Exercise goal.
Your copy of the listing must be exact and must hold no images.

Data shown.
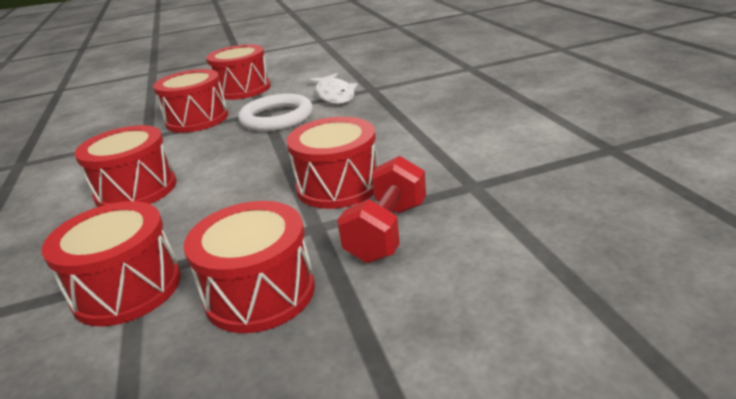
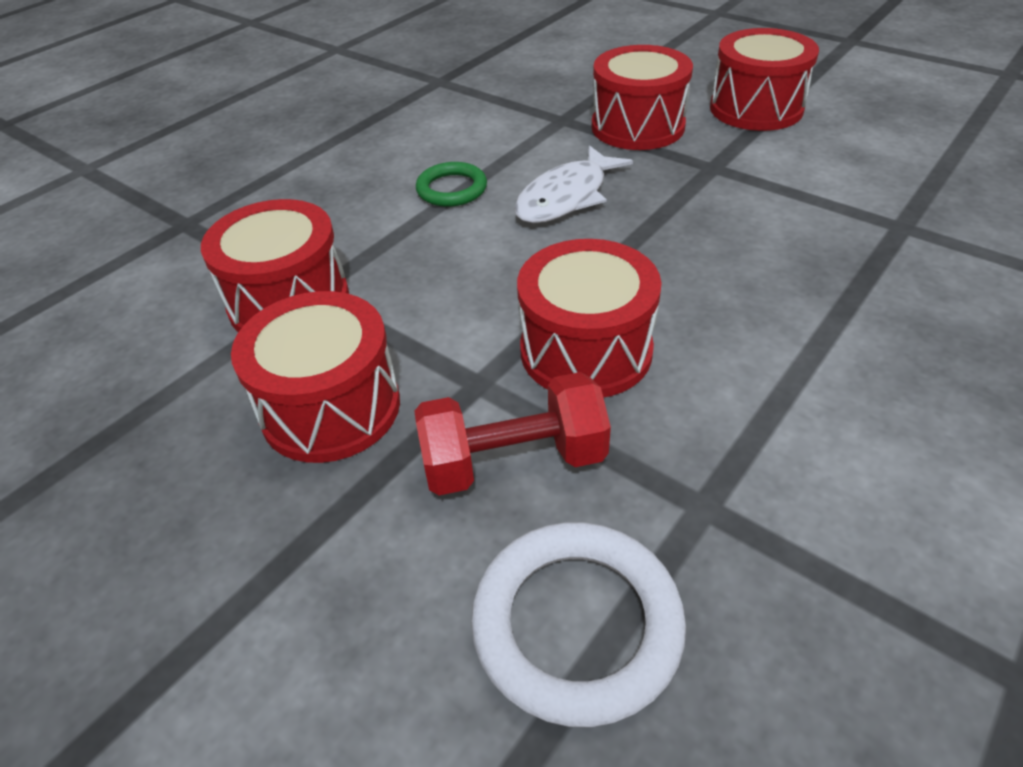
camera: 55 degrees right, 15 degrees up
(136, 190) = (452, 189): red drum -> green ring
(277, 118) = (708, 188): white ring -> white ring (577, 624)
(335, 95) = (835, 200): white fish -> white fish (566, 197)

Reply.
camera: 55 degrees right, 15 degrees up
(136, 190) = (452, 189): red drum -> green ring
(277, 118) = (708, 188): white ring -> white ring (577, 624)
(335, 95) = (835, 200): white fish -> white fish (566, 197)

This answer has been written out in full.